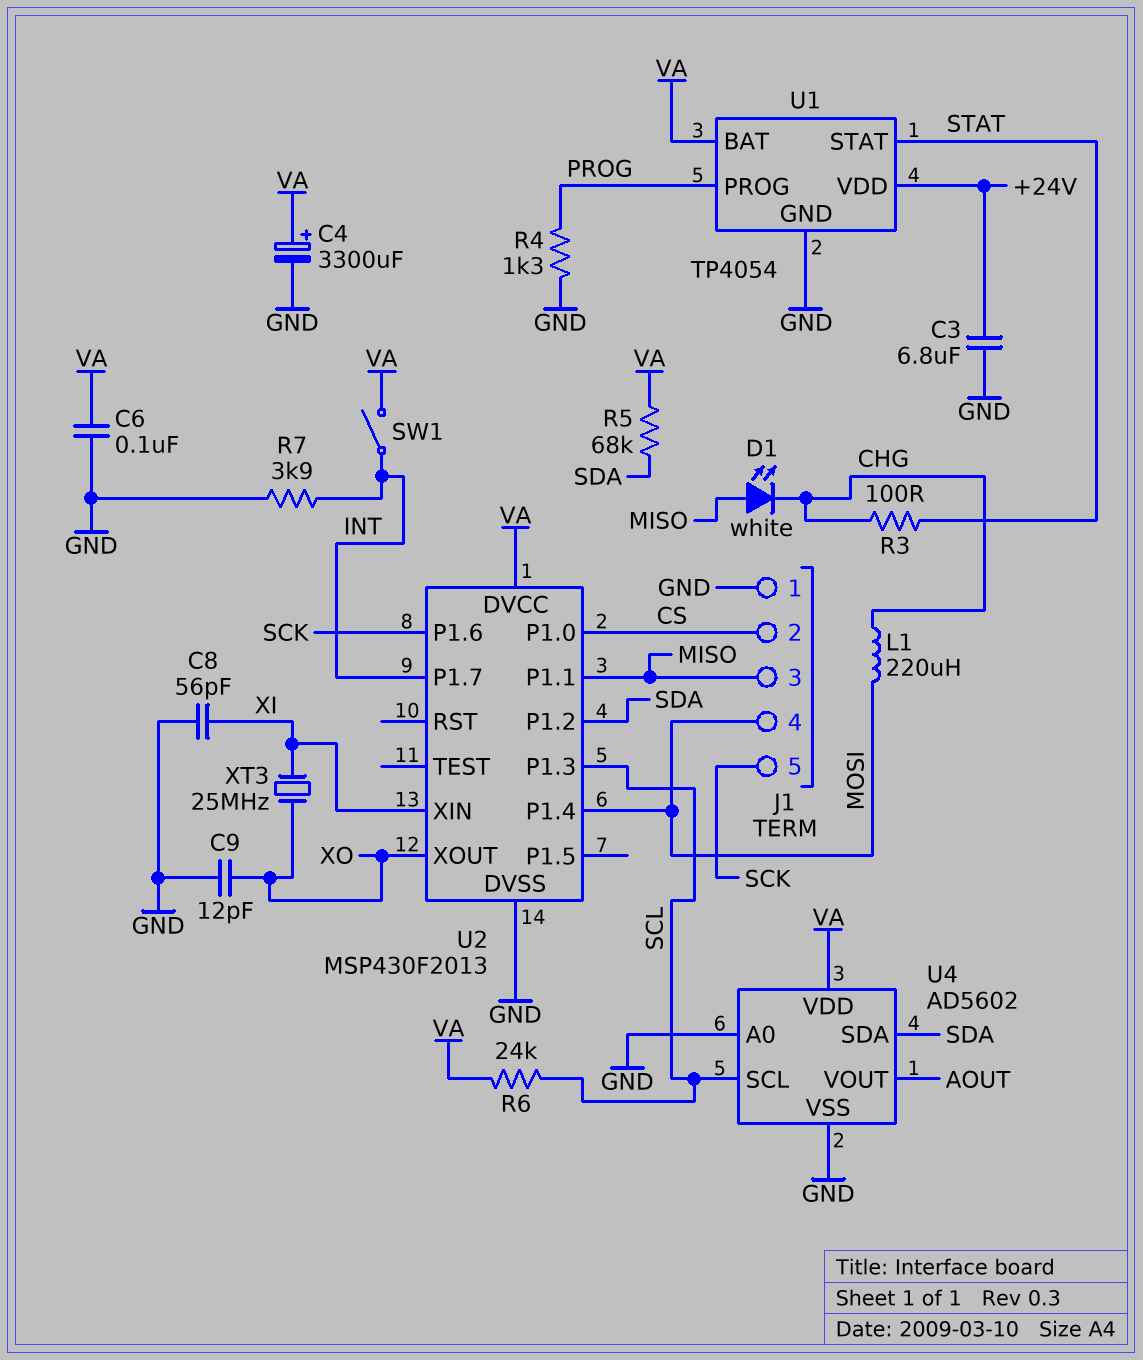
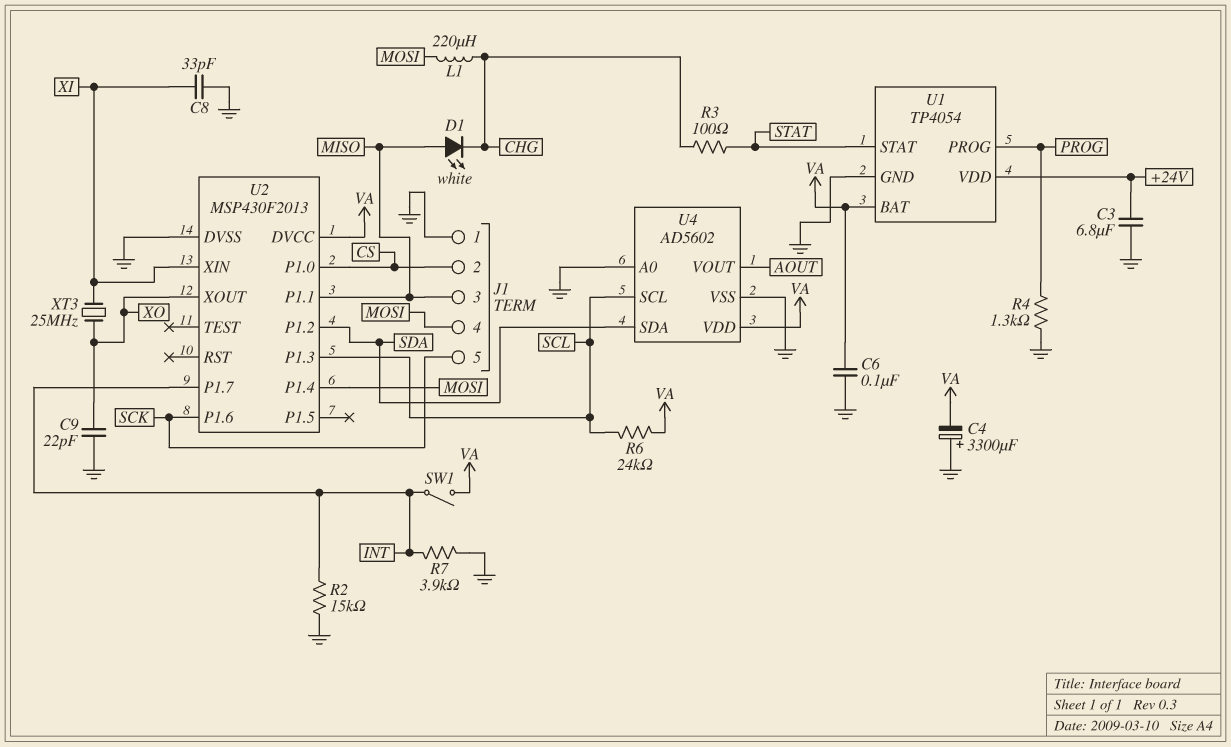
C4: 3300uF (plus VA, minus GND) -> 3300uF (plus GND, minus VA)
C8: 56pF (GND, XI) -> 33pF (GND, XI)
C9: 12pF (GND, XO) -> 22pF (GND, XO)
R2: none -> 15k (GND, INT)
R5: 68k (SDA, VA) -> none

# # # # # # #

__INSTRUCTIONS TO FOLLOW__. Find "C8: 56pF (GND, XI) -> 33pF (GND, XI)" in the data above, then repeat that line and all lines after it exactly, ending with the final line.

__RESULT OF THIS TASK__.
C8: 56pF (GND, XI) -> 33pF (GND, XI)
C9: 12pF (GND, XO) -> 22pF (GND, XO)
R2: none -> 15k (GND, INT)
R5: 68k (SDA, VA) -> none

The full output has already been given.